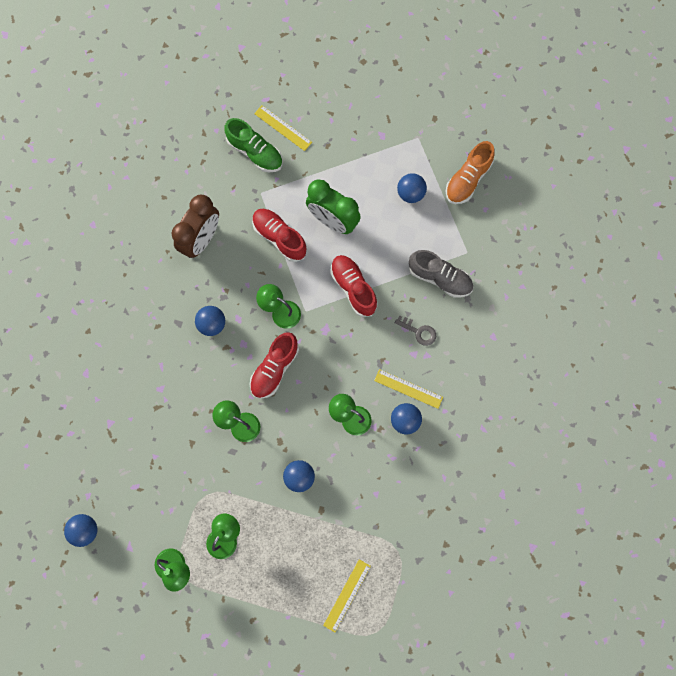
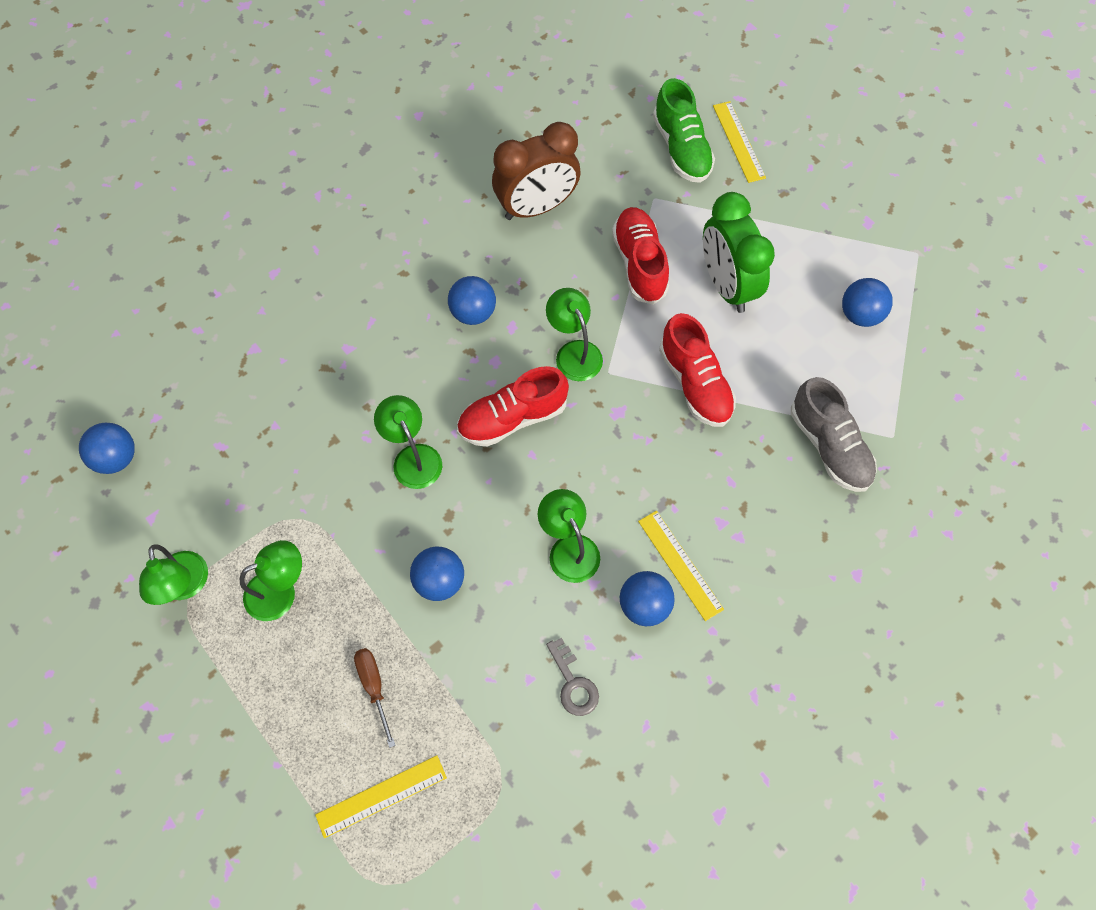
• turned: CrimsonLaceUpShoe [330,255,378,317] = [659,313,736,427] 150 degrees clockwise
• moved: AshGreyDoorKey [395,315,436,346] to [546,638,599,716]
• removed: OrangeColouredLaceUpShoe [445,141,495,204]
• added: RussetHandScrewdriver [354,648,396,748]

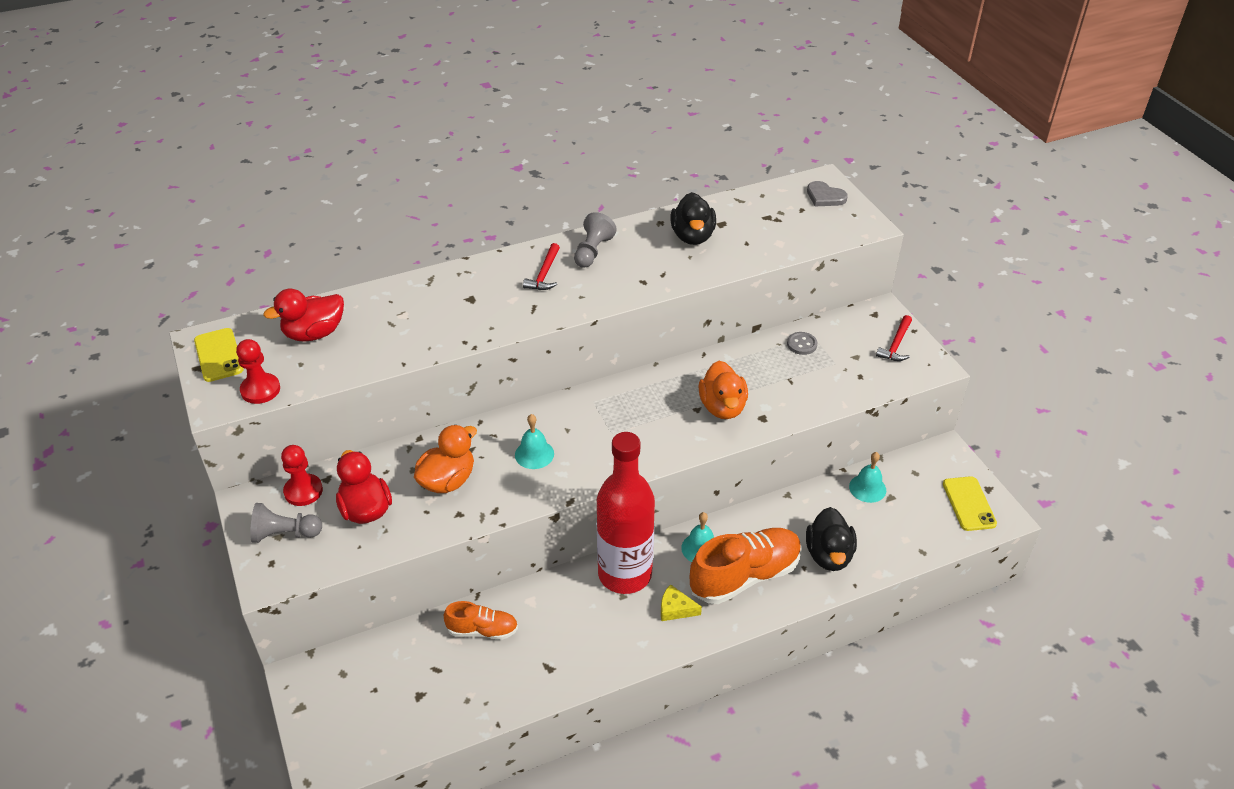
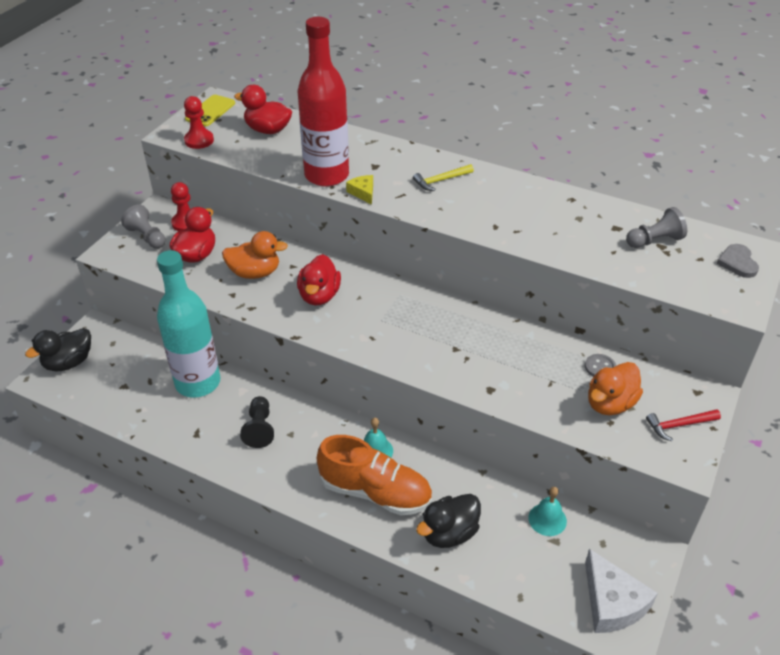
• replaced: OrangeColouredLaceUpShoe [444,601,518,640] to AquaFlask [157,250,220,398]
• replaced: AquaBell [515,414,554,469] to CrimsonRubberDuck [297,254,341,306]
• recoloured: CrimsonCarpenter'sHammer [523,243,560,290] to GoldenCarpenter'sHammer [413,164,474,191]
• moved: AshGreyPawn [574,212,617,268] to [626,207,687,248]
• moved: CrimsonFlask [597,432,655,594] to [298,17,349,187]
• moved: GoldenPieceOfCheese [661,584,702,621] to [346,175,373,205]
• moved: BlackRubberDuck [670,192,716,245] to [25,328,91,371]
• moved: OrangeColouredRubberDuck [699,361,748,419] to [588,362,643,415]
• replaced: GoldenSmartphone [943,476,997,531] to PureWhitePieceOfCheese [585,549,658,633]
• added: BlackPawn [240,396,274,448]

Exercise objective: Copy out, exactly and alone, the lines of the entries above between the ones holding "[395,315,436,346] to [546,638,599,716]" and "removed: OrangeColouredLaceUpShoe [445,141,495,204]", inclusive.

Result below:
• moved: AshGreyDoorKey [395,315,436,346] to [546,638,599,716]
• removed: OrangeColouredLaceUpShoe [445,141,495,204]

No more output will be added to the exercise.